### What the exercise asks:
Go through the records and tally the lines that include the word "NAND". The answer is that total alone.

### Record set:
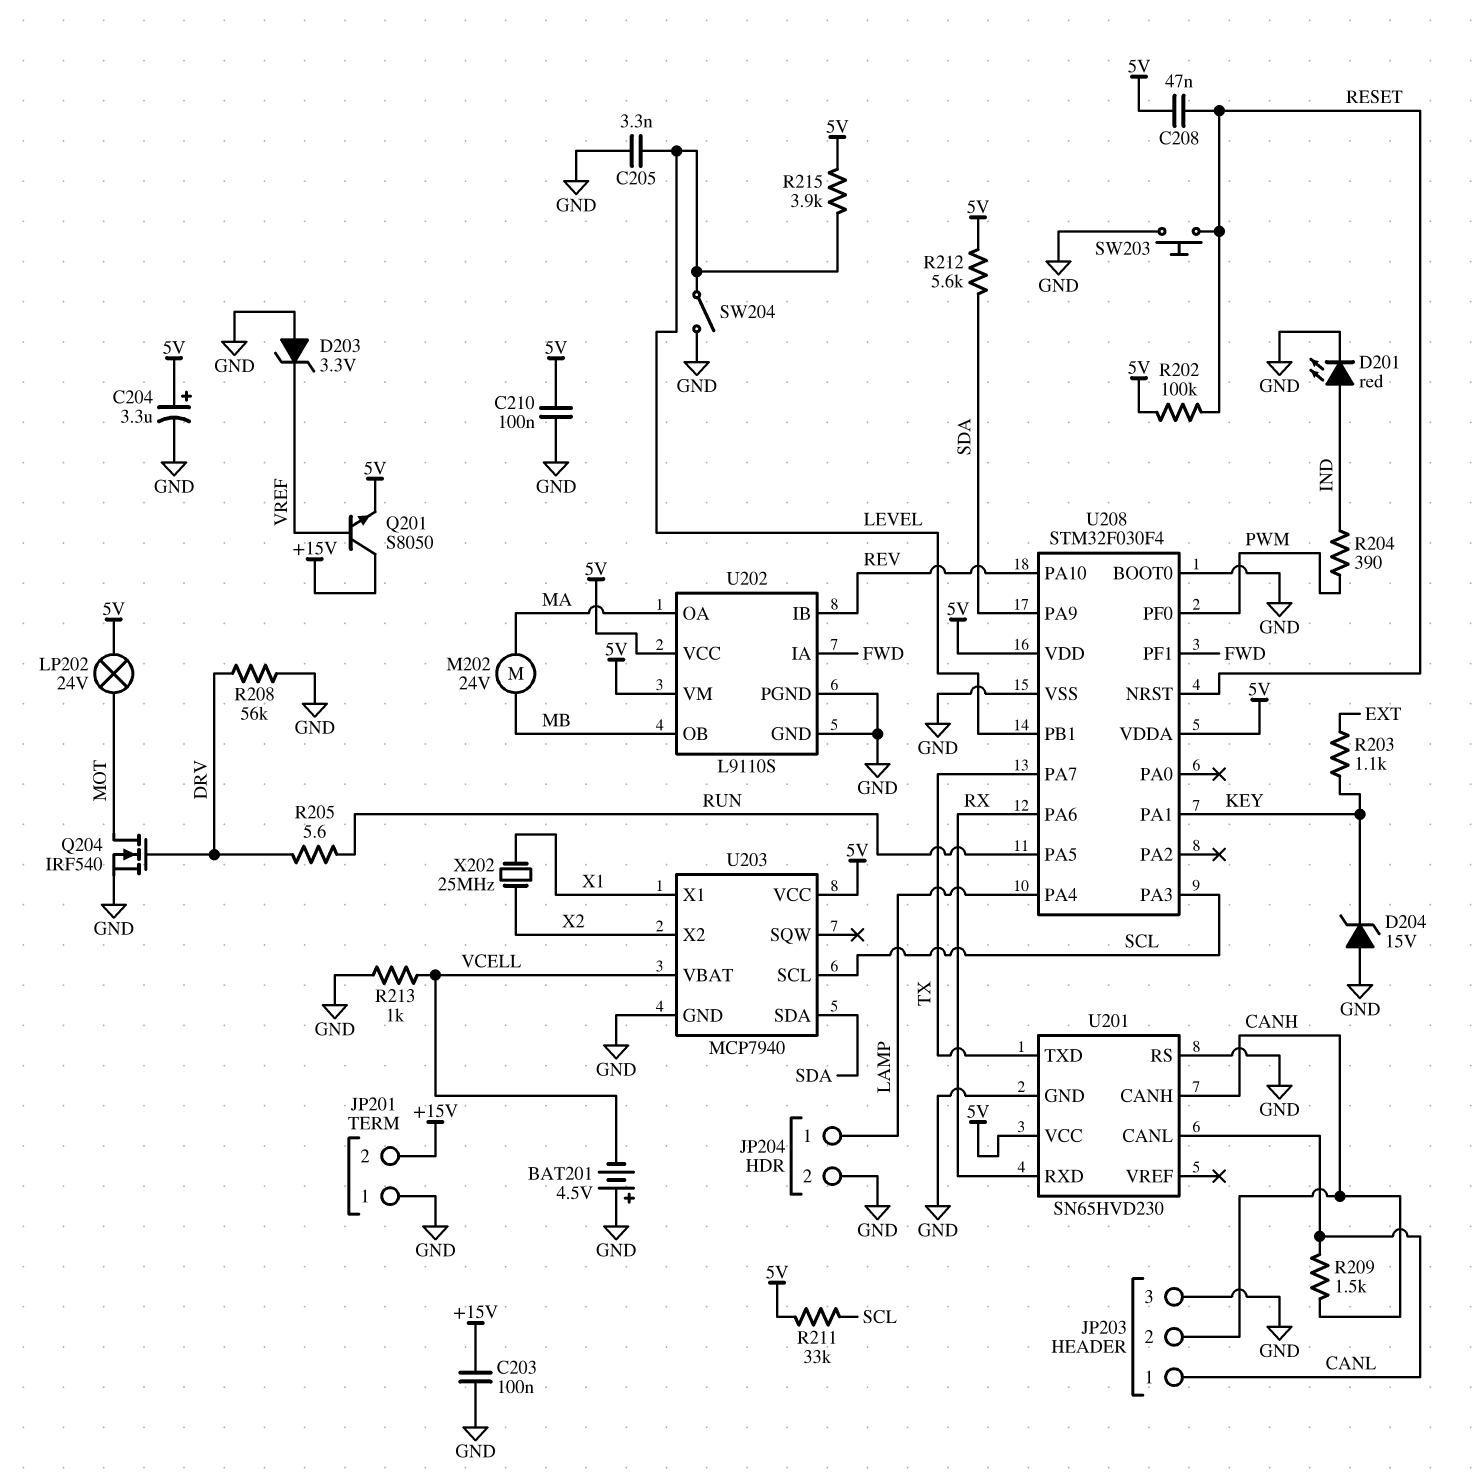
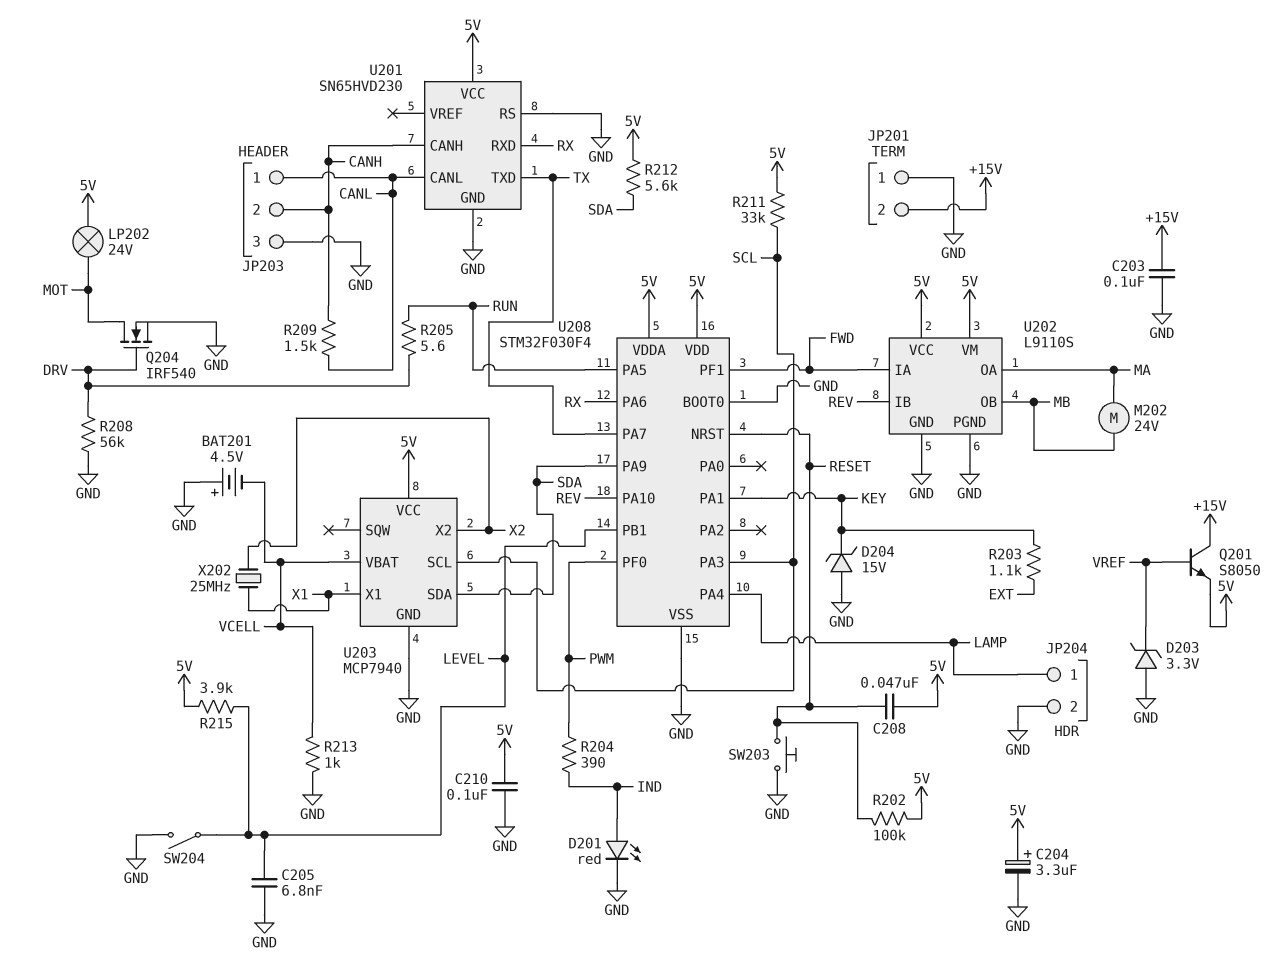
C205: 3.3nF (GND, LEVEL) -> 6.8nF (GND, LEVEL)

==

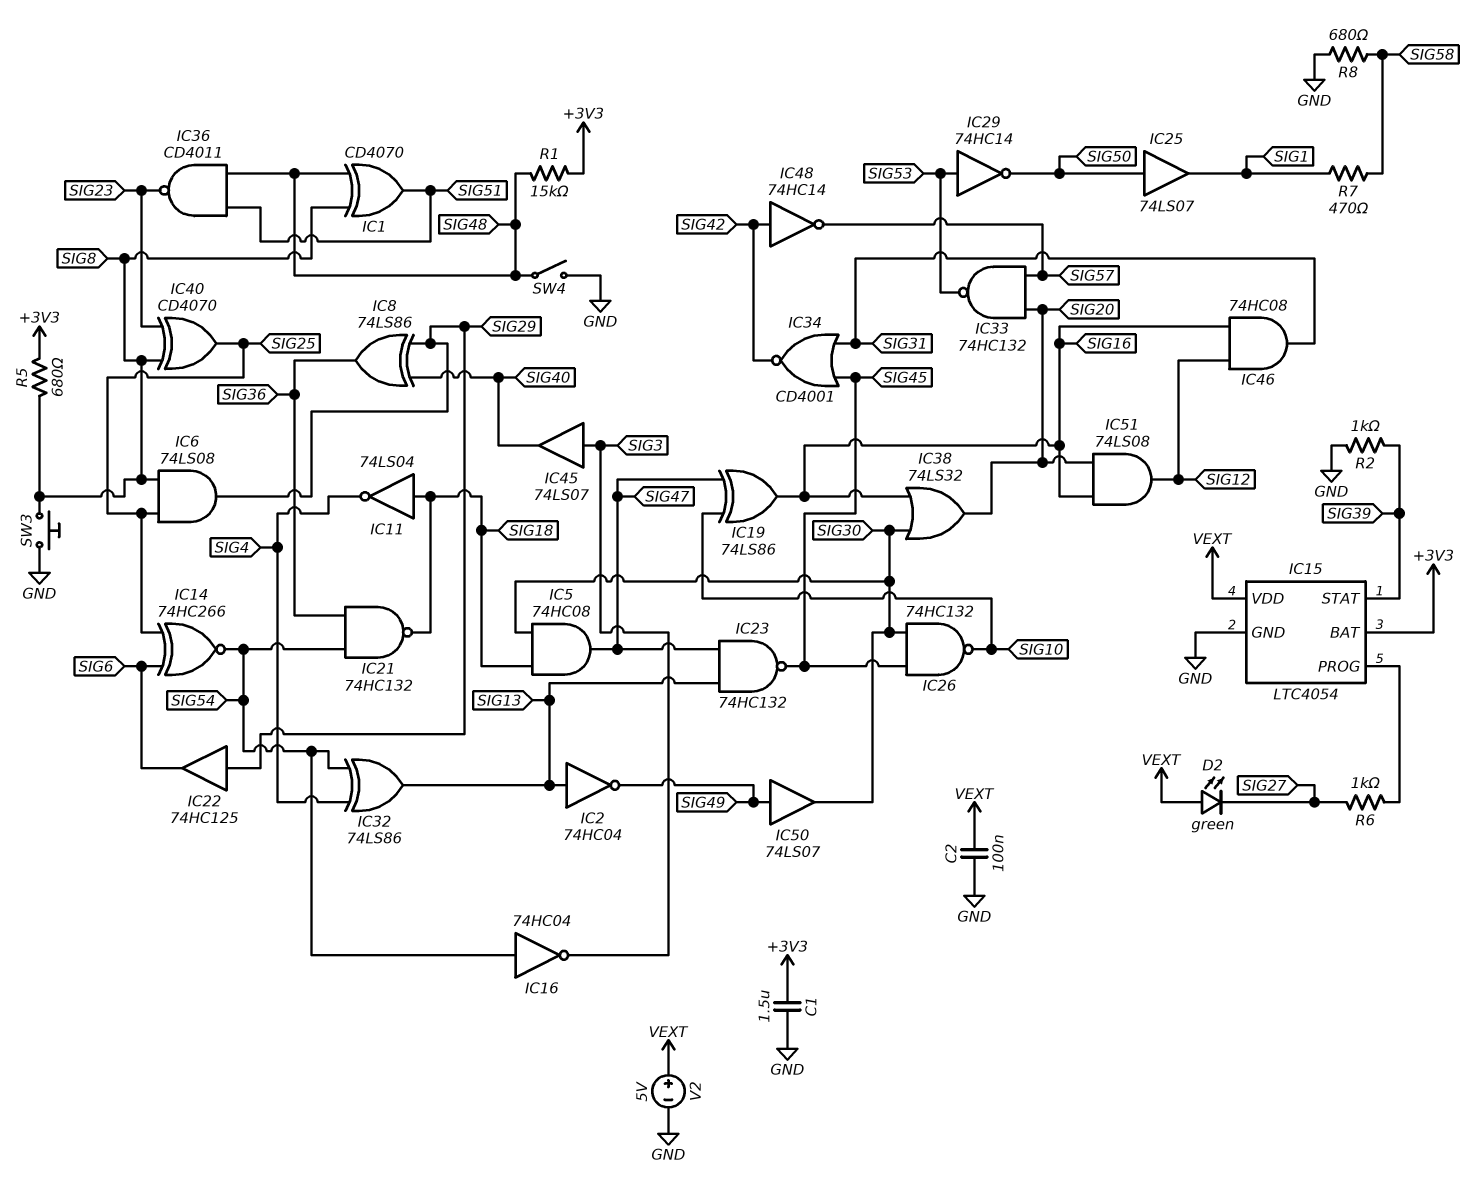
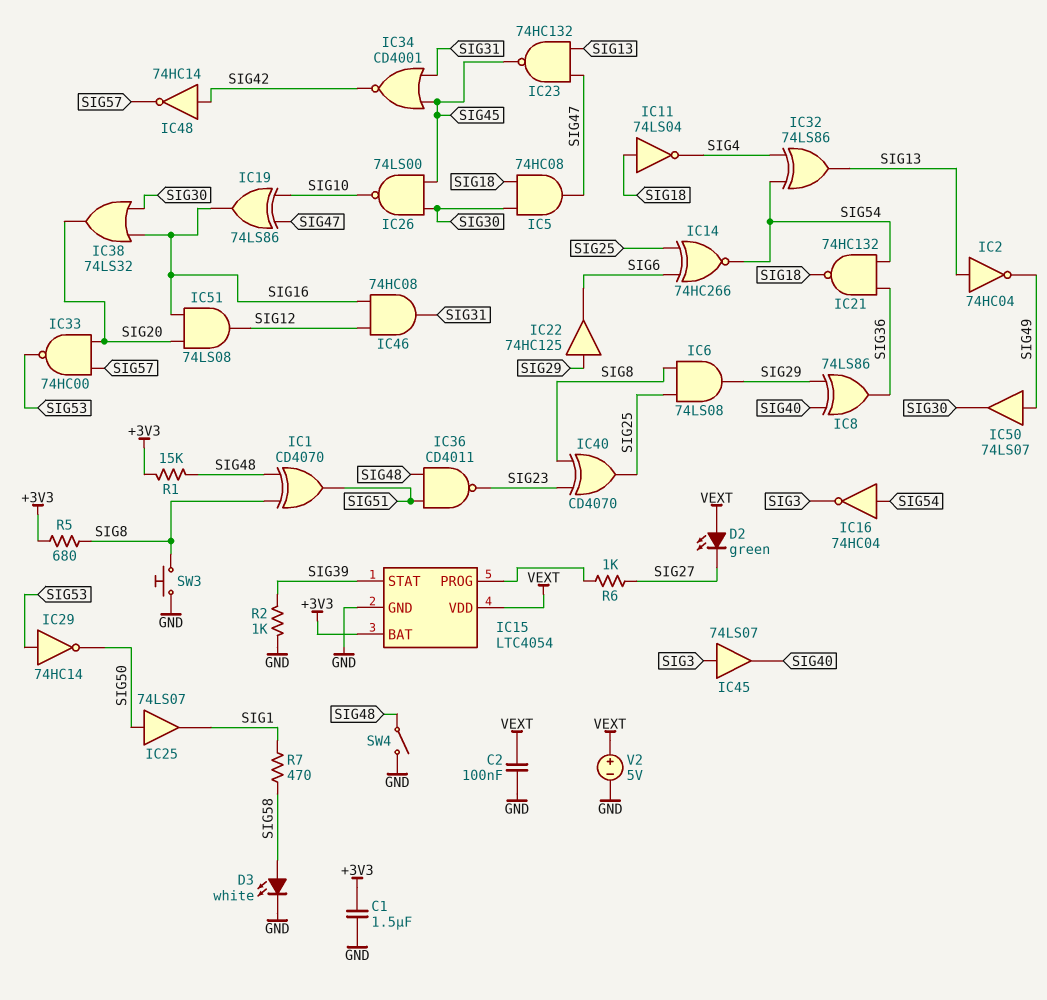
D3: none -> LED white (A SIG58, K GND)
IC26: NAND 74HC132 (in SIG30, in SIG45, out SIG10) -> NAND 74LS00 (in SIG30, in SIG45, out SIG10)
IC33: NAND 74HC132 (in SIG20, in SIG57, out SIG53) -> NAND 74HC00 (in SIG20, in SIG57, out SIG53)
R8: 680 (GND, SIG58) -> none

### Problem solution:
2